WHAT YOU ARE ASKED TO DO: Your job is to retype all of the data word for word, leaving every image out.

COLLECTED DATA:
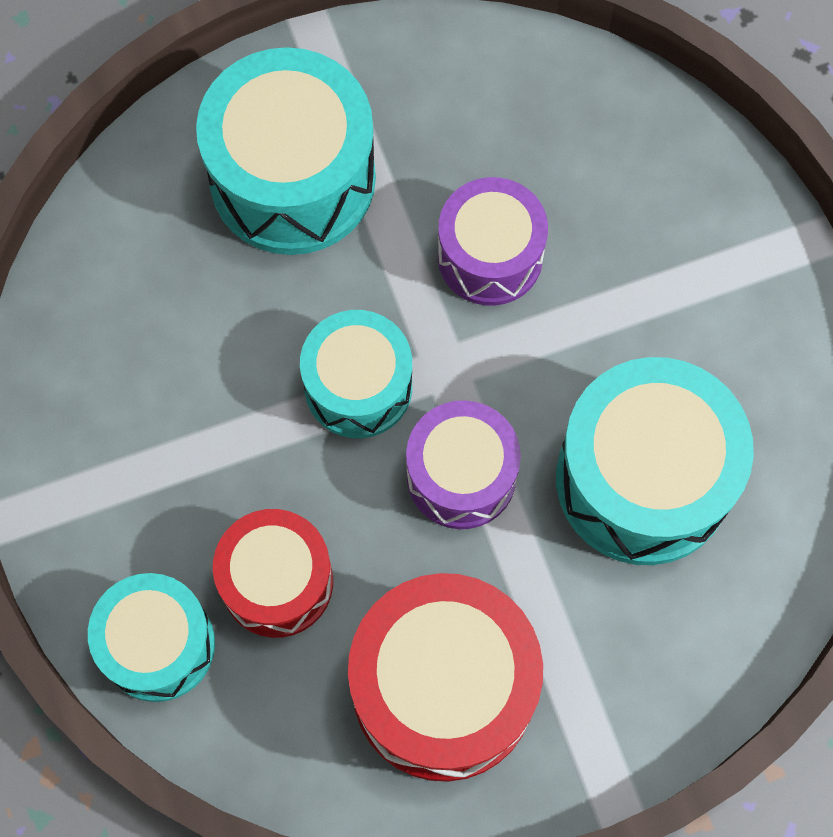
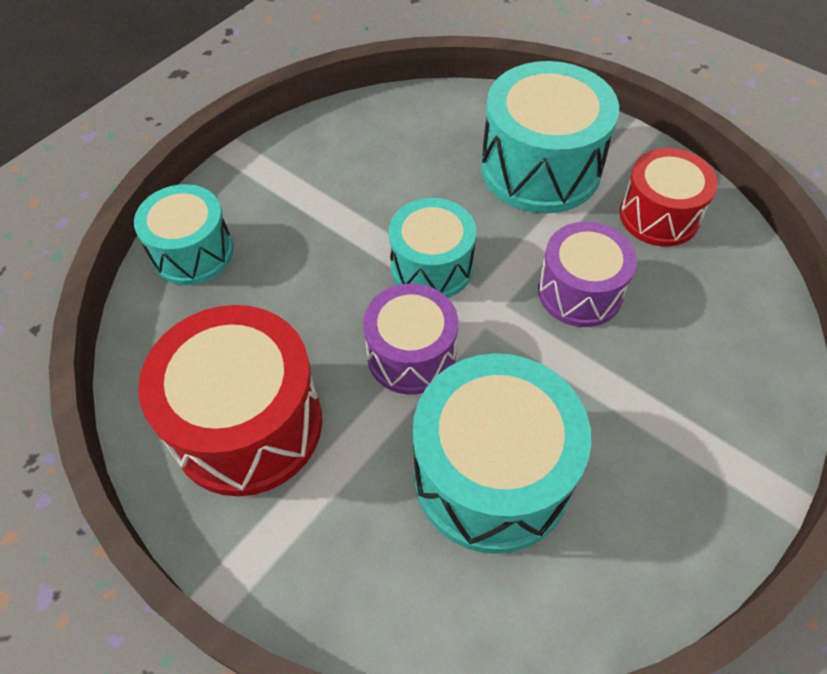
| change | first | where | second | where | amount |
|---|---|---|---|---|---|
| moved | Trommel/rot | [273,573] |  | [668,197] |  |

RESPONSE:
| change | first | where | second | where | amount |
|---|---|---|---|---|---|
| moved | Trommel/rot | [273,573] |  | [668,197] |  |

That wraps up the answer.